Objective ::
List every line of the data below that contains the string "kern", copying each one in full. Match case exactly.

Stored rows ::

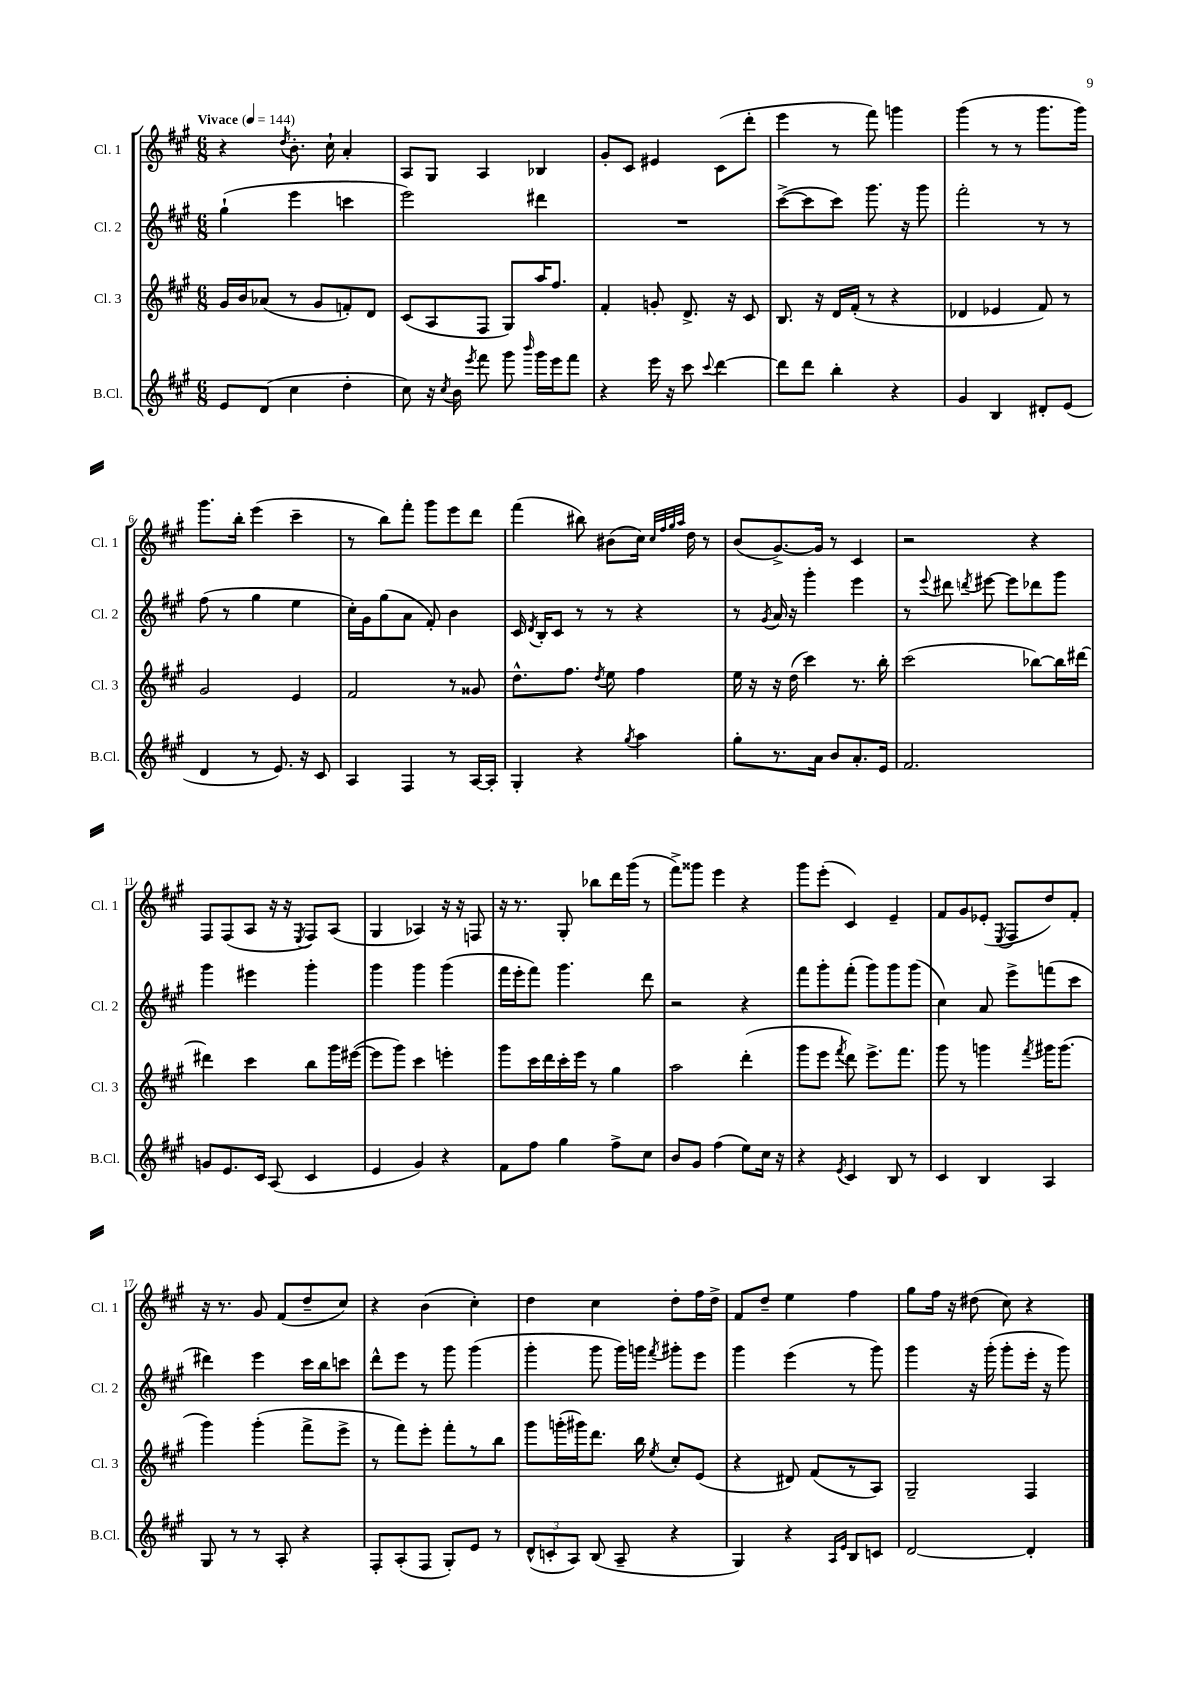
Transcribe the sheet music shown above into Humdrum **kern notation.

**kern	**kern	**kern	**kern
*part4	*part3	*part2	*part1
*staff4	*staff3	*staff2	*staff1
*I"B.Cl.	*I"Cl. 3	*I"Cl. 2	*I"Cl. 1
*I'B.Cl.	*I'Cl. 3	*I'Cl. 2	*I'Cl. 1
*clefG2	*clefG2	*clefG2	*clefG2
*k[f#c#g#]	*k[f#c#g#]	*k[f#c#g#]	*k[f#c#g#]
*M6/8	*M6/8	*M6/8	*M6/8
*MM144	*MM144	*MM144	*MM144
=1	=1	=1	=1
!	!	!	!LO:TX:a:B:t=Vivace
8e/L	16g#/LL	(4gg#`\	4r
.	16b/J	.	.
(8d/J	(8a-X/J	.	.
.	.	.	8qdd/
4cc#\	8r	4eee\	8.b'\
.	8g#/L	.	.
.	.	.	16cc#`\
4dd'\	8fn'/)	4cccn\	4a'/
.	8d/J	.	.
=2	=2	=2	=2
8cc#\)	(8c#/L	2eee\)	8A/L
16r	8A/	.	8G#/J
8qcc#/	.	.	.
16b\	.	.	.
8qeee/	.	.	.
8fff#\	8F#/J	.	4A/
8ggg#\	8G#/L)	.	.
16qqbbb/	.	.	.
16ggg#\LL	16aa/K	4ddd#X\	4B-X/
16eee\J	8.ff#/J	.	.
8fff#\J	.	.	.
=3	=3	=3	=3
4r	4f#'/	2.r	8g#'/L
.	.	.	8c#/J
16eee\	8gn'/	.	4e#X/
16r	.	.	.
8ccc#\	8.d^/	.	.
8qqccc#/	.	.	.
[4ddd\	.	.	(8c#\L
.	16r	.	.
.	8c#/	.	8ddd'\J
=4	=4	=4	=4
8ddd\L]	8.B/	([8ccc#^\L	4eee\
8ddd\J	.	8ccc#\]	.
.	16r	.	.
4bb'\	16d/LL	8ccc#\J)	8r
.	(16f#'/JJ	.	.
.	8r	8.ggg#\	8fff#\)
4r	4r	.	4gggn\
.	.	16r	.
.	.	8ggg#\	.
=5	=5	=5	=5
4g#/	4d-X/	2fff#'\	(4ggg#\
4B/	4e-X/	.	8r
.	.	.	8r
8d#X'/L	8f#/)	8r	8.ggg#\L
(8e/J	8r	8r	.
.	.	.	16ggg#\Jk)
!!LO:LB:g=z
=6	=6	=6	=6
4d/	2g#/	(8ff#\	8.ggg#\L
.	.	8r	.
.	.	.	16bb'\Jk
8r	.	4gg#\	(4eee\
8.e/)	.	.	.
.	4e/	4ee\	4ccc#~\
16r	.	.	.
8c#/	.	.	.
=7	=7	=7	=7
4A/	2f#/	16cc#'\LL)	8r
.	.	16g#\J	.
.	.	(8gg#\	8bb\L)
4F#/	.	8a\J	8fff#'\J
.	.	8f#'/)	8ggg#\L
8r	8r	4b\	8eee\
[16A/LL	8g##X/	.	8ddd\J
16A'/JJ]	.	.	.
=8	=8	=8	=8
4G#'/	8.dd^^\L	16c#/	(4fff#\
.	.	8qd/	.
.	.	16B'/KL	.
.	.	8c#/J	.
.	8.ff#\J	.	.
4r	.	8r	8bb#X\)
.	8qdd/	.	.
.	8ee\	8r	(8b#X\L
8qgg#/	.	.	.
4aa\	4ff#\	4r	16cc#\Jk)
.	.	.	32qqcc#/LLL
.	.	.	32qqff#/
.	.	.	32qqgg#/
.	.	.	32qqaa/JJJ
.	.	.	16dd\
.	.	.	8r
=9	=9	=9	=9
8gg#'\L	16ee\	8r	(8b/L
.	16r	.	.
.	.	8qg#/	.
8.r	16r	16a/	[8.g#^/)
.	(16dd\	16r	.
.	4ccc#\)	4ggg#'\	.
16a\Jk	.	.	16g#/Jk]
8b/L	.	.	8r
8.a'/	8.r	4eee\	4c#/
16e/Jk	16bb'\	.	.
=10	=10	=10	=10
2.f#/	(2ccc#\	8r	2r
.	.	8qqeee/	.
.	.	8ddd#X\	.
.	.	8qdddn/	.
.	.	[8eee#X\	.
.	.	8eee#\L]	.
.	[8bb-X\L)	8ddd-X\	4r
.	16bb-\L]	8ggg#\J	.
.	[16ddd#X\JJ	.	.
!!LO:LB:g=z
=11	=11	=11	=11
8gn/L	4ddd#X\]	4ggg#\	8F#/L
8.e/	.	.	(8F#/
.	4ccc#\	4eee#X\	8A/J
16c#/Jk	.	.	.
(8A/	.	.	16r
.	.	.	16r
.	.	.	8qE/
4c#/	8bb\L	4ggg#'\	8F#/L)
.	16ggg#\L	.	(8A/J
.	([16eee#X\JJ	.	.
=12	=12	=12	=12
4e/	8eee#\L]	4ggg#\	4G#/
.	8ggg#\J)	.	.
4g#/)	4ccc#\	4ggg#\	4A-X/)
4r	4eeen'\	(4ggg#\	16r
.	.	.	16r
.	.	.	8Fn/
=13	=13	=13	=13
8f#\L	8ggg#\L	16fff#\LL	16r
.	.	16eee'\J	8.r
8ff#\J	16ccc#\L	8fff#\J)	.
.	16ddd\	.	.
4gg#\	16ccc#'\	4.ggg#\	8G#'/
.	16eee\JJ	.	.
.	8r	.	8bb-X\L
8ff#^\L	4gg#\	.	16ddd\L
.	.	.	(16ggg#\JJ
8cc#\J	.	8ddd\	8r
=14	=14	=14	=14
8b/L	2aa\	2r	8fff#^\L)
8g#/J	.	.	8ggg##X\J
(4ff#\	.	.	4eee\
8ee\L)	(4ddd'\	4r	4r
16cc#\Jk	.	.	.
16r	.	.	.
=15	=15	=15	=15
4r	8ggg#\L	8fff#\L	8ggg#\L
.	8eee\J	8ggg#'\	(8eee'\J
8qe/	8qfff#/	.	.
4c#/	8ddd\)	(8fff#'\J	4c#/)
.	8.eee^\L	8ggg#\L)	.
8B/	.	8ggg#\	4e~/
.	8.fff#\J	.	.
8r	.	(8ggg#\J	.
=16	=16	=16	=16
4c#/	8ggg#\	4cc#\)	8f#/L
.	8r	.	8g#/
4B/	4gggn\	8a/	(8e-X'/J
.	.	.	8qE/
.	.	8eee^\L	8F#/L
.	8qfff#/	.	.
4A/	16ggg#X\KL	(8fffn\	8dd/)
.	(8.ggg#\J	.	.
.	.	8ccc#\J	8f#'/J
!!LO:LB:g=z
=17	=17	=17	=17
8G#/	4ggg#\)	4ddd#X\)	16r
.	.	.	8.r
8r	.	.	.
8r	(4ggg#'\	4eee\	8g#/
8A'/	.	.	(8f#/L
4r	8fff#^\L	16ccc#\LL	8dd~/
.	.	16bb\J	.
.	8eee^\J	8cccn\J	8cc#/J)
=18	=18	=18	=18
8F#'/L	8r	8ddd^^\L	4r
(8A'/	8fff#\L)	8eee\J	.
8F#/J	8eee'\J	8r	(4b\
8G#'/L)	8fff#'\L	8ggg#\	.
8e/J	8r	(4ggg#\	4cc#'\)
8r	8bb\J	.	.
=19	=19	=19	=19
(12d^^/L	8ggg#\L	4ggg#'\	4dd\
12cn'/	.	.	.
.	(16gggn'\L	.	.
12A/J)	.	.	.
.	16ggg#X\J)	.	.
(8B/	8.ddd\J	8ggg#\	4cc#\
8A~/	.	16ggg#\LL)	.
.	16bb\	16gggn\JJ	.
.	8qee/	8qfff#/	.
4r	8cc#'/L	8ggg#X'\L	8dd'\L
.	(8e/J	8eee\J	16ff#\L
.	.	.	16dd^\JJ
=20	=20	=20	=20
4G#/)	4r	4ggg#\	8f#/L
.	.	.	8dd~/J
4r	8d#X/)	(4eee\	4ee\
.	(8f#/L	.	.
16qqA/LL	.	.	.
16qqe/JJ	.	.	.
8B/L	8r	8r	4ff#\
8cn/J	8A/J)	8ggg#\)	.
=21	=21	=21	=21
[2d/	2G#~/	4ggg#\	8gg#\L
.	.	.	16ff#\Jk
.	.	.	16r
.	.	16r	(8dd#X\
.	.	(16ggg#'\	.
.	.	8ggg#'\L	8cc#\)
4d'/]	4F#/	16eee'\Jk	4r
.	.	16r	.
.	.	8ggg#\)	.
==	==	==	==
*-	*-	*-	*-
--
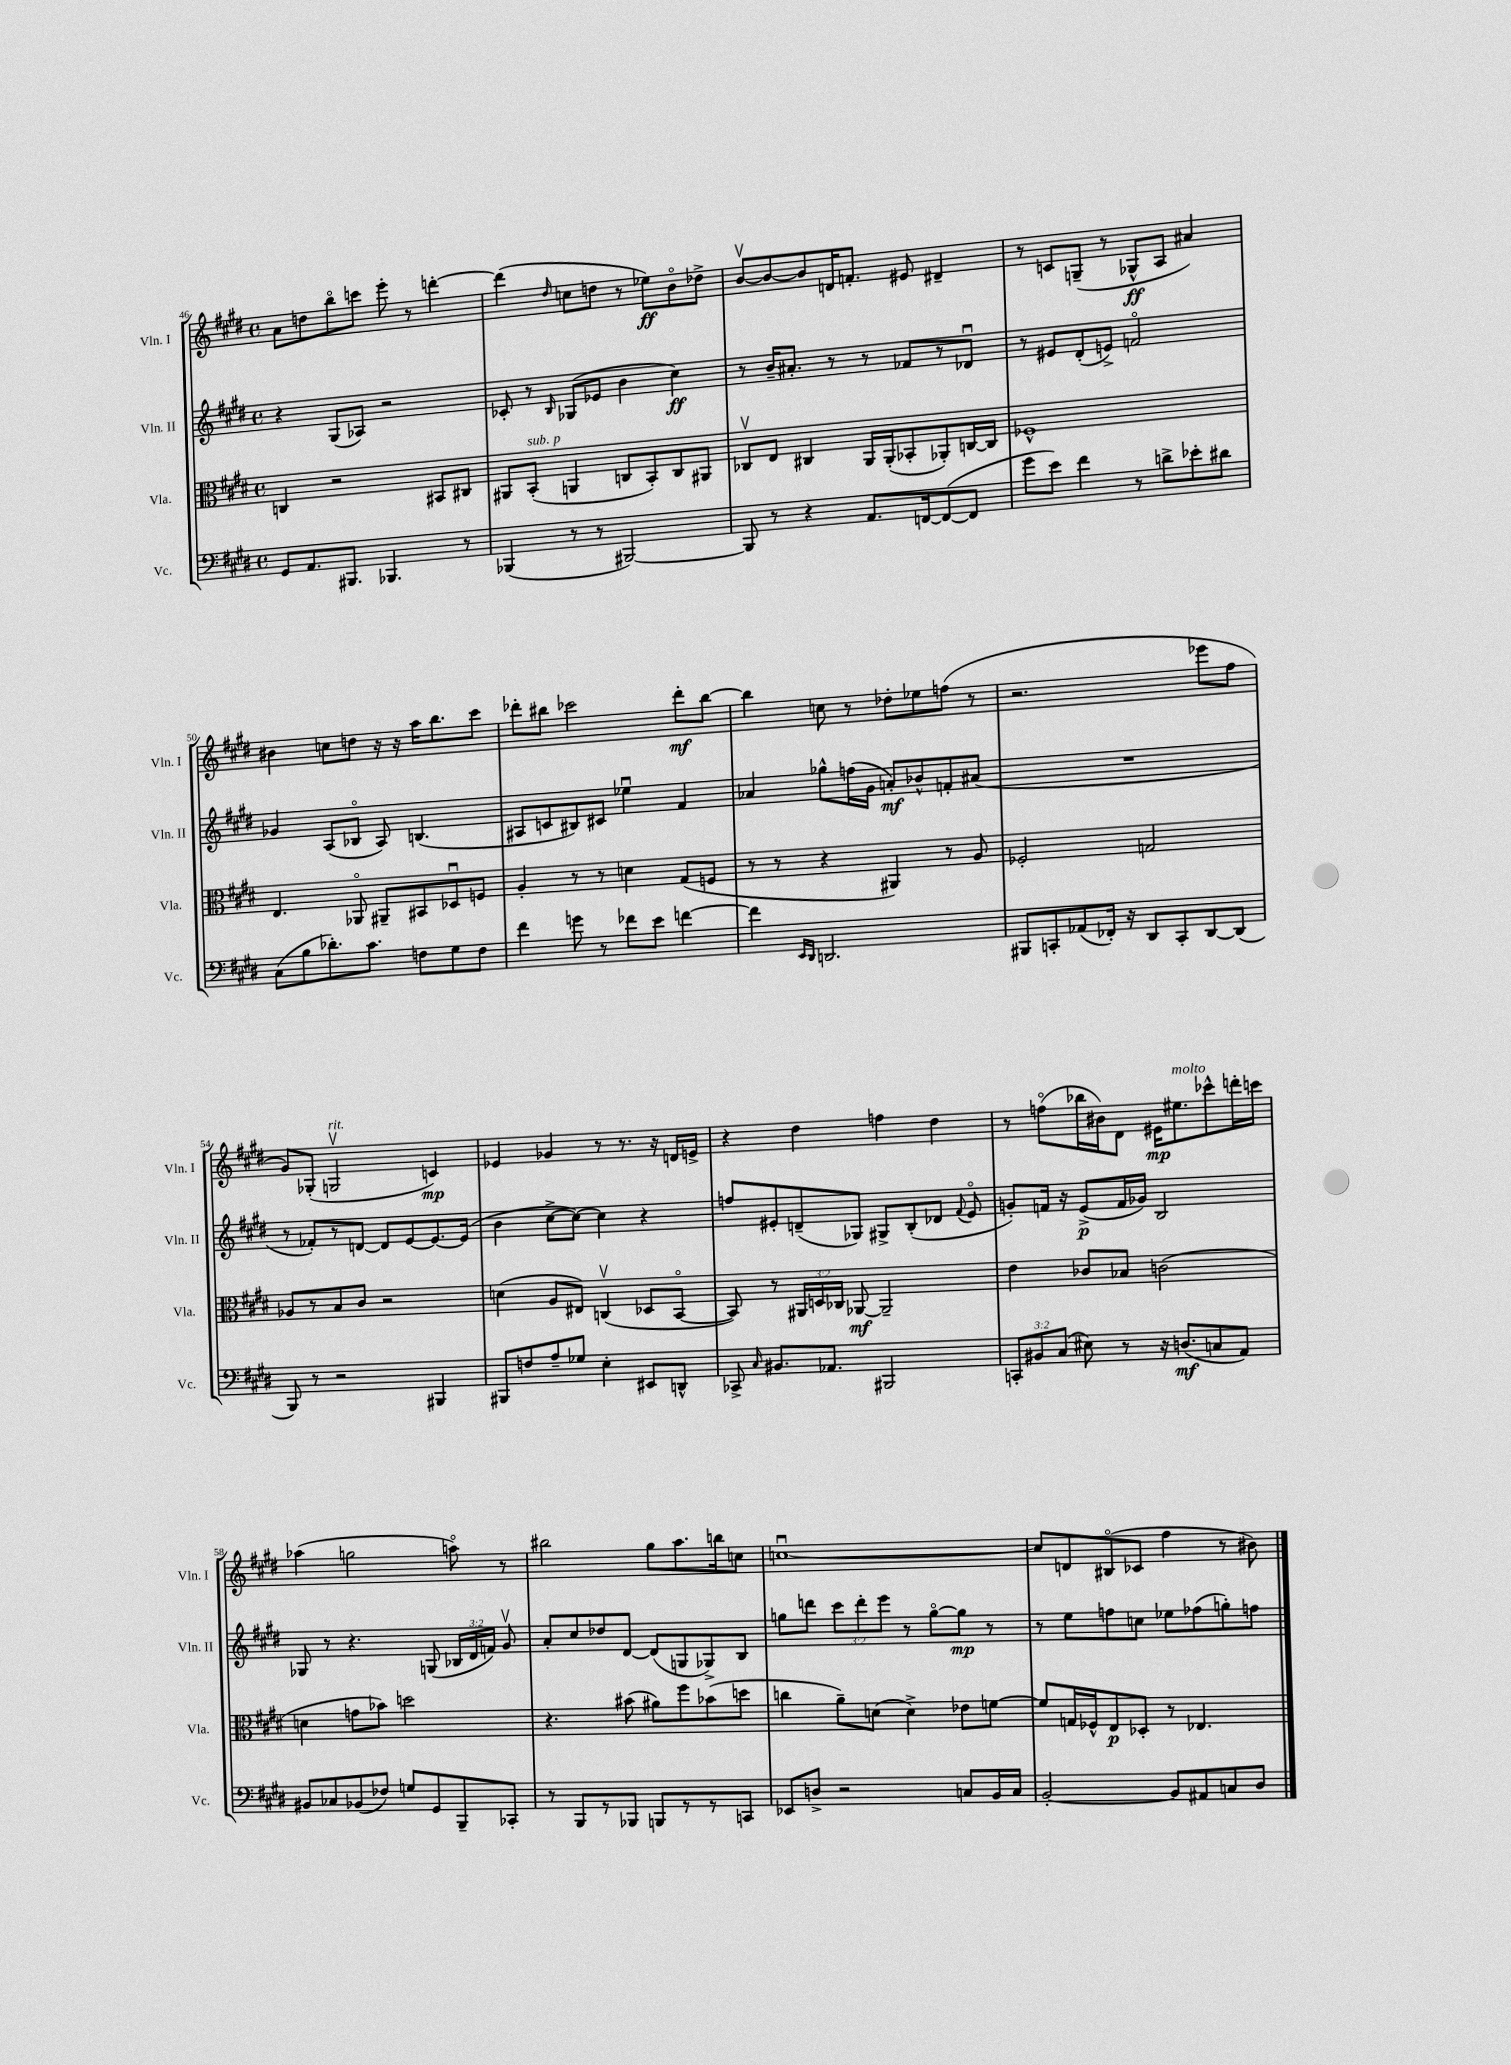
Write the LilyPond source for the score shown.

Expected answer ::
Transcribe the sheet music shown above into Humdrum **kern notation.
**kern	**kern	**kern	**kern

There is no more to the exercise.